_WHAT IS EXPECTED:_
Would you please output, word for word, the span of the listing below that opens on the line containing "camera: 50 degrees right, 15 degrees down" and closes on the line containing "pink donut [466,280,547,355]"? Include both ends and nothing more.

_INFORMATION SUPPLIED:_
╔══

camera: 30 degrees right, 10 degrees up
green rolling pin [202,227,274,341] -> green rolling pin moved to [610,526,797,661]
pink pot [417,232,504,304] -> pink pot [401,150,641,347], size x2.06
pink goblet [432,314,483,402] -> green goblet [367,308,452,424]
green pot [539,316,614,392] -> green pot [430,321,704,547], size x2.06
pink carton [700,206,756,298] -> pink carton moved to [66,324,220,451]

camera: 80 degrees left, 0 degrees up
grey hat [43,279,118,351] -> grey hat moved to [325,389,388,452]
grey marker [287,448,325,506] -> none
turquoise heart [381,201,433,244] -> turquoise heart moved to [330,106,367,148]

╚══
╔══

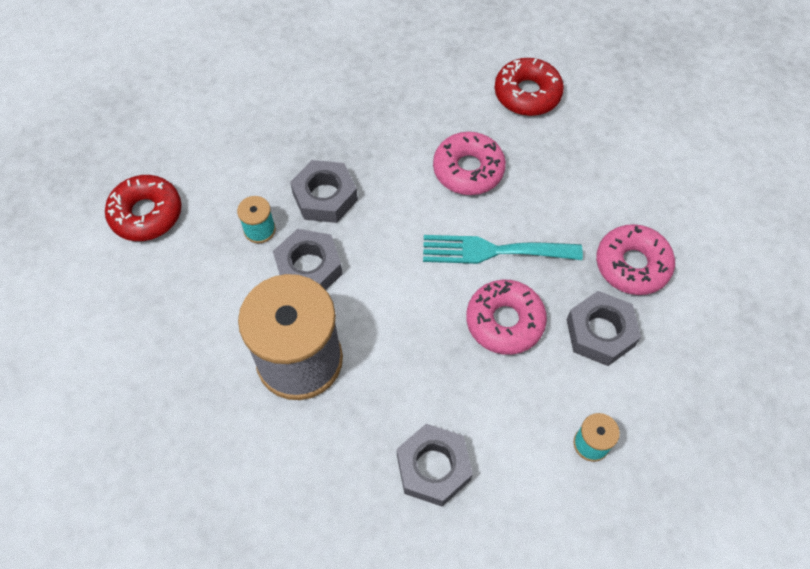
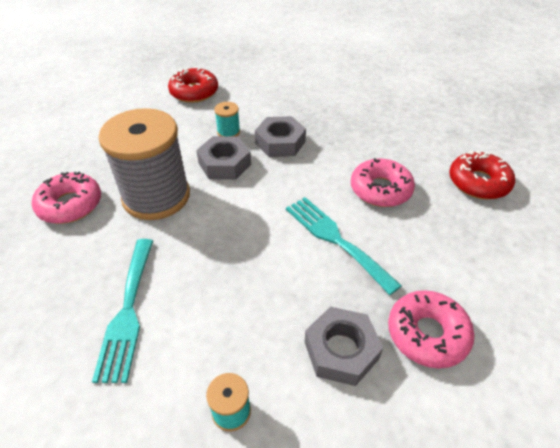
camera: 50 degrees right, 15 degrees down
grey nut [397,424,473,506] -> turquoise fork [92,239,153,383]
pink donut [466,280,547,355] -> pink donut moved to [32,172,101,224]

╚══

_ANSWER SECTION:_
camera: 50 degrees right, 15 degrees down
grey nut [397,424,473,506] -> turquoise fork [92,239,153,383]
pink donut [466,280,547,355] -> pink donut moved to [32,172,101,224]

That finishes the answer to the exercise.